Please lay out the stretch from the line containing "grove [312, 936]" through the line containing "tide [1069, 834]" as a JSON list of strings, one per line, leaving out blank lines.
──────────
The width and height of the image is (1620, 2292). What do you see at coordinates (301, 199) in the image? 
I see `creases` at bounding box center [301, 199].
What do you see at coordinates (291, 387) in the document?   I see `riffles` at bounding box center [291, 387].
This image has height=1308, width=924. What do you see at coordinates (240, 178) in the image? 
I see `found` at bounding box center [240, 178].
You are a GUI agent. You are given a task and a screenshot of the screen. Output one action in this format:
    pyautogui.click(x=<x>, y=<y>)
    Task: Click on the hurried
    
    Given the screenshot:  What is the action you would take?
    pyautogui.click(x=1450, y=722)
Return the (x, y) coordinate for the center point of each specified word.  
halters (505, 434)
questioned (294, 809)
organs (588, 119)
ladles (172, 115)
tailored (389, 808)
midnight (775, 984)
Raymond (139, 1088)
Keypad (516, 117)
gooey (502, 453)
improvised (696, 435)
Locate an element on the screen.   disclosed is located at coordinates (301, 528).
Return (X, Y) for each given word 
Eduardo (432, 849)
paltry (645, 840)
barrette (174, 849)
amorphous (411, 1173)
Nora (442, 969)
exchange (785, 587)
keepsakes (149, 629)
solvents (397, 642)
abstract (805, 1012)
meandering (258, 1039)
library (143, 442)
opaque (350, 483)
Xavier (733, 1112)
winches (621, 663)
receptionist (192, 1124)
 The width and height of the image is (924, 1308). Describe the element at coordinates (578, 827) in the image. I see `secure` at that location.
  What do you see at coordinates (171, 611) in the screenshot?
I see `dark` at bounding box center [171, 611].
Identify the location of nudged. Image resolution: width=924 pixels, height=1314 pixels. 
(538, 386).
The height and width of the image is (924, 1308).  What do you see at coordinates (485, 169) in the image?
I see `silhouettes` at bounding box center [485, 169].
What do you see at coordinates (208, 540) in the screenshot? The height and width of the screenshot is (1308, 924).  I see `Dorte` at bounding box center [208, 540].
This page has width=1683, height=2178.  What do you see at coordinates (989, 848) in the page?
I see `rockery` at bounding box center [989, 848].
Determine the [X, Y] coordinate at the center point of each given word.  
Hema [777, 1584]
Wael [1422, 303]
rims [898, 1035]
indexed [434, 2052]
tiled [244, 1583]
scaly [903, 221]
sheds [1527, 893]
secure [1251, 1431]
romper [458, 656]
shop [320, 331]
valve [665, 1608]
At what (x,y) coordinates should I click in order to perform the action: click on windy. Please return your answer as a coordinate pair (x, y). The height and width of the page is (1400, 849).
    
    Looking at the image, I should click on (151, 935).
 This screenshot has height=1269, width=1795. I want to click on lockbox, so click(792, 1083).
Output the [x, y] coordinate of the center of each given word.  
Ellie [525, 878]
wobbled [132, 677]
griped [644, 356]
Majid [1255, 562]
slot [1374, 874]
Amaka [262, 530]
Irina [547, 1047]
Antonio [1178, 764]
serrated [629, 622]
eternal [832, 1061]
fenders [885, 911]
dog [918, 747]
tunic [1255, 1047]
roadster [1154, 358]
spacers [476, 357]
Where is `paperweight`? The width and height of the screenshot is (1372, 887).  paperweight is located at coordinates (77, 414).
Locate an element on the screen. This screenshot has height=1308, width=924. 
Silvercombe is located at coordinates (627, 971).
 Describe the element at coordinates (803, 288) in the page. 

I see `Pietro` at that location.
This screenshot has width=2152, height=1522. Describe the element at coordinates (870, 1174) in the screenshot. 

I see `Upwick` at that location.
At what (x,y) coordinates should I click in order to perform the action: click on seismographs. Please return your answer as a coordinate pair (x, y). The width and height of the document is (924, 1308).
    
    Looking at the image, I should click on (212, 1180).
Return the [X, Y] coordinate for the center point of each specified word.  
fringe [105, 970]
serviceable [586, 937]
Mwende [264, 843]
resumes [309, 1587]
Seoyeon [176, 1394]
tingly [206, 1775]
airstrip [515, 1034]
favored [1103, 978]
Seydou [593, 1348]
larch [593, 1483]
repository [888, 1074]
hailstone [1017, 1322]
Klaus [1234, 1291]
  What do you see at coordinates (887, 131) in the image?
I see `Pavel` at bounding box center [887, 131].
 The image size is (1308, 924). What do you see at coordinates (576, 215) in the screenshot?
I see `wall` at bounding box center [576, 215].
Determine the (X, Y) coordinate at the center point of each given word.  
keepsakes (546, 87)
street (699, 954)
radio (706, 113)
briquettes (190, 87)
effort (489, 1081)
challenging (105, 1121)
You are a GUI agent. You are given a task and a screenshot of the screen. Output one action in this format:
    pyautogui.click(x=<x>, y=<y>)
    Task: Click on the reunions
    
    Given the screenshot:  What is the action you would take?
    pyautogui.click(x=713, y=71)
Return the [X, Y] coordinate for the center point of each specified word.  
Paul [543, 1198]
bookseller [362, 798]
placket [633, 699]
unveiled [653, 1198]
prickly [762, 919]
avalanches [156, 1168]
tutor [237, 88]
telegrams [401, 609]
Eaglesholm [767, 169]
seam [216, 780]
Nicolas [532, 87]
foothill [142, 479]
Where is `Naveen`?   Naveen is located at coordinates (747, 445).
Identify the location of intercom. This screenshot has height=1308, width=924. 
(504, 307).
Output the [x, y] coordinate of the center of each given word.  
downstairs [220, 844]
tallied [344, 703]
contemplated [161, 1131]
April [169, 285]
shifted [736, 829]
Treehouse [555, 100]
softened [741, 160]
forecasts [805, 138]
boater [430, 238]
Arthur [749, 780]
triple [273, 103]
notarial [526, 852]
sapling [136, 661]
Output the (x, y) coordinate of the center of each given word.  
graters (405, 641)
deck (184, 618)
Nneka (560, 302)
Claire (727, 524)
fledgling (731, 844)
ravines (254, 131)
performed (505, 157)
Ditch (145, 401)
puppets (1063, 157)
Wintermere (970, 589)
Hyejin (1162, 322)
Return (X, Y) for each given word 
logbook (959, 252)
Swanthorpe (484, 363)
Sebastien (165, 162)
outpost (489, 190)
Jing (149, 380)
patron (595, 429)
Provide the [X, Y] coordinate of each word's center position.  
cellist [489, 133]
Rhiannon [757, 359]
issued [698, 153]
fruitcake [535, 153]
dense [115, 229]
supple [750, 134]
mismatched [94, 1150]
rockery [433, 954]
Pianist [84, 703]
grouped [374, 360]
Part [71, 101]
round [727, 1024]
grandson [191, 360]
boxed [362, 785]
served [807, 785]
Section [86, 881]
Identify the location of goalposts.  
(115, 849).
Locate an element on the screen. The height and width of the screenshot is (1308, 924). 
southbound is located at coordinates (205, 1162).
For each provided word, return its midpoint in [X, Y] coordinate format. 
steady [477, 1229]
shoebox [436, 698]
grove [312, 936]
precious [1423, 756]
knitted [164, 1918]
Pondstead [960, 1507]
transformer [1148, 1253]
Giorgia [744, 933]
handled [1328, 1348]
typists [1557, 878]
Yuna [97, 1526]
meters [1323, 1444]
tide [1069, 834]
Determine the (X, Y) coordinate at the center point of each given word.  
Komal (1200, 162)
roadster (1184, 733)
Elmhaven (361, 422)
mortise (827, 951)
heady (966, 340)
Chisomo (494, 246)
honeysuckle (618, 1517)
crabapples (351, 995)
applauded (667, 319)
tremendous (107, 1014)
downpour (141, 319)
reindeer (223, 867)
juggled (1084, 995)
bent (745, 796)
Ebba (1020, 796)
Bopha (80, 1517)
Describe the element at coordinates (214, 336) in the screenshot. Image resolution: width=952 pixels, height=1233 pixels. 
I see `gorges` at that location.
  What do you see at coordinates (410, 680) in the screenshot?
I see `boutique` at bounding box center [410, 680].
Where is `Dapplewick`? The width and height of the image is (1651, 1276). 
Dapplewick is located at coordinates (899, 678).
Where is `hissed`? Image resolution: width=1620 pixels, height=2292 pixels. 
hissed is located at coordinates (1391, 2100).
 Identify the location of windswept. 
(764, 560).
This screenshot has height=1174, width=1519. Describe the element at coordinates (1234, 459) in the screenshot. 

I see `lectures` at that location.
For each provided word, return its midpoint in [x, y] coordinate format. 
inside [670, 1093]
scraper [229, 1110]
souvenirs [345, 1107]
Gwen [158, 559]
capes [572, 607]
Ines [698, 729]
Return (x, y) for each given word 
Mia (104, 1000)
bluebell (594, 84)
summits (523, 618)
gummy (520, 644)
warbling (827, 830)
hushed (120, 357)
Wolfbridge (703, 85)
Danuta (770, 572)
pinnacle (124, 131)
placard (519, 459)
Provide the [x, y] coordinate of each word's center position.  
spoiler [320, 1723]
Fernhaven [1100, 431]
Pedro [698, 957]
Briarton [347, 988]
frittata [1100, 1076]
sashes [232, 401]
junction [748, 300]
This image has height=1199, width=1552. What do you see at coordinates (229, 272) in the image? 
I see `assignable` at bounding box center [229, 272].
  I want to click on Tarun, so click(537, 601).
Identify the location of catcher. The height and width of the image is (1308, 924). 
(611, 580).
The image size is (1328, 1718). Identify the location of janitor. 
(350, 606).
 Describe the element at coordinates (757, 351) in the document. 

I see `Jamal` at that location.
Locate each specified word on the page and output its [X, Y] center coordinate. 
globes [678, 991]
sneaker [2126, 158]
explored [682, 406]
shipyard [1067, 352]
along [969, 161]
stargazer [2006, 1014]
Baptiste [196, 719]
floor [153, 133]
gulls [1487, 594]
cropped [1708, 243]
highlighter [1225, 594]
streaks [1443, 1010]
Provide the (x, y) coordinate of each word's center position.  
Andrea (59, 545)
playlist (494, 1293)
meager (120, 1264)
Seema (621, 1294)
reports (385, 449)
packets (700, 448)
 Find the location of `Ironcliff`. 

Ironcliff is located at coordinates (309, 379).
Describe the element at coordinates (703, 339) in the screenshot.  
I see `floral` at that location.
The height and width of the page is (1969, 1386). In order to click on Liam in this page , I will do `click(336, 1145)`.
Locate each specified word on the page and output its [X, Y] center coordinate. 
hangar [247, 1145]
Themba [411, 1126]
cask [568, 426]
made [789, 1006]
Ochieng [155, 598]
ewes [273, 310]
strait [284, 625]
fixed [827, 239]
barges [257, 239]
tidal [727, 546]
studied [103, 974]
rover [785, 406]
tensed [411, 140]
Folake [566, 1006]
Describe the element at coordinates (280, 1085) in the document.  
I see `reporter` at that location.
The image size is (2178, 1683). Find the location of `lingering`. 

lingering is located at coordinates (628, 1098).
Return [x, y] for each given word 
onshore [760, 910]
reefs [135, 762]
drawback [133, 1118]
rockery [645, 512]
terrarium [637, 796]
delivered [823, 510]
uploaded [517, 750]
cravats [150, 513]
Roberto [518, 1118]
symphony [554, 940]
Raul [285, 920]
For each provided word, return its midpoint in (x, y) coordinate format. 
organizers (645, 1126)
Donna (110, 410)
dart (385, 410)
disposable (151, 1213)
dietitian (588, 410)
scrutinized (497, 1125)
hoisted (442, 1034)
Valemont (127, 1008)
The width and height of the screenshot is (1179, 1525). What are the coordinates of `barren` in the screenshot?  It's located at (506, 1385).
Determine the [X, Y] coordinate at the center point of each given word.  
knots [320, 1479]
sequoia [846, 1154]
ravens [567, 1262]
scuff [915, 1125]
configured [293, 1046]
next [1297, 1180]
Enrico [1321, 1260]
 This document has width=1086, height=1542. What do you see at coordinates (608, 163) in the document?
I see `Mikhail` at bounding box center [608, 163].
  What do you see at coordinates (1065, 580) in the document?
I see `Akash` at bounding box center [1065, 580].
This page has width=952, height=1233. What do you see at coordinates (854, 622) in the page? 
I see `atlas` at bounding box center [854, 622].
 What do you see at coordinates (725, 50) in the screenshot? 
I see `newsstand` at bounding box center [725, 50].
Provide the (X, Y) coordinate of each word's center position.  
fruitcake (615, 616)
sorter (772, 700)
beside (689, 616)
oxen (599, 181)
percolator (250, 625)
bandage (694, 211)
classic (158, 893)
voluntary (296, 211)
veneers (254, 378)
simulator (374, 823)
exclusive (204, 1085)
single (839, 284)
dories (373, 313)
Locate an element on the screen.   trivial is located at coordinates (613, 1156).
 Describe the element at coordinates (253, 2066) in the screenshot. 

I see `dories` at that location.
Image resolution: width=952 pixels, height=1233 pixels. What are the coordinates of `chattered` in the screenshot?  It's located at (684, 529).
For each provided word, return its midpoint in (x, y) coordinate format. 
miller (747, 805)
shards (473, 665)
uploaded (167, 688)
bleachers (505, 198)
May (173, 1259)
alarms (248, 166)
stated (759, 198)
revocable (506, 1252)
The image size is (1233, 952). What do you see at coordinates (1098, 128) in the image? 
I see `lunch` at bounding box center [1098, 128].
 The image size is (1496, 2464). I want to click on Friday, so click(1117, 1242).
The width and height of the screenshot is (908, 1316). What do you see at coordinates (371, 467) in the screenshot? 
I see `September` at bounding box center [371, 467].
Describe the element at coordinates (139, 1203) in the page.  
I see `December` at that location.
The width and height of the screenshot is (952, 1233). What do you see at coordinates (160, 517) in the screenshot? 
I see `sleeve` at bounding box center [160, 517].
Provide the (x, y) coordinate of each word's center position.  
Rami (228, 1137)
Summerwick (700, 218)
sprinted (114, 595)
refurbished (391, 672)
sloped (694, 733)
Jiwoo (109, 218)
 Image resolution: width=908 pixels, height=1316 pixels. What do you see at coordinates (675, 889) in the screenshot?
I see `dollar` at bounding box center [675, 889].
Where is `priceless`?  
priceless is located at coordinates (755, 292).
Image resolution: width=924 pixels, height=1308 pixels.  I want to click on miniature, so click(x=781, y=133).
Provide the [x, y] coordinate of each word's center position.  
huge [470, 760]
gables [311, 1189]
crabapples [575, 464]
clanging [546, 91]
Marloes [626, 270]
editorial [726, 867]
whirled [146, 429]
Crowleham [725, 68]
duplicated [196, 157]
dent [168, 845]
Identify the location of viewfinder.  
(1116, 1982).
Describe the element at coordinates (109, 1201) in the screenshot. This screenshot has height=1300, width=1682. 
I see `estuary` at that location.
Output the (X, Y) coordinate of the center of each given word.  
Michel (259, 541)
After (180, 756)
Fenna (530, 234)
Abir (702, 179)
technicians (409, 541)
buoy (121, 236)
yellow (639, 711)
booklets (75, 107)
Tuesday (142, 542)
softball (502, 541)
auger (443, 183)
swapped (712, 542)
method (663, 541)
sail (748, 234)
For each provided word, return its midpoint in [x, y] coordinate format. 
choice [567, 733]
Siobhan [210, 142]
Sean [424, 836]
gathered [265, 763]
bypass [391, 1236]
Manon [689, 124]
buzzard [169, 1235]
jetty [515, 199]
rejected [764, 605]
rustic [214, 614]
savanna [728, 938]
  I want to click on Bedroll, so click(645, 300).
──────────
**Solution to this problem:**
[
  "grove [312, 936]",
  "precious [1423, 756]",
  "knitted [164, 1918]",
  "Pondstead [960, 1507]",
  "transformer [1148, 1253]",
  "Giorgia [744, 933]",
  "handled [1328, 1348]",
  "typists [1557, 878]",
  "Yuna [97, 1526]",
  "meters [1323, 1444]",
  "tide [1069, 834]"
]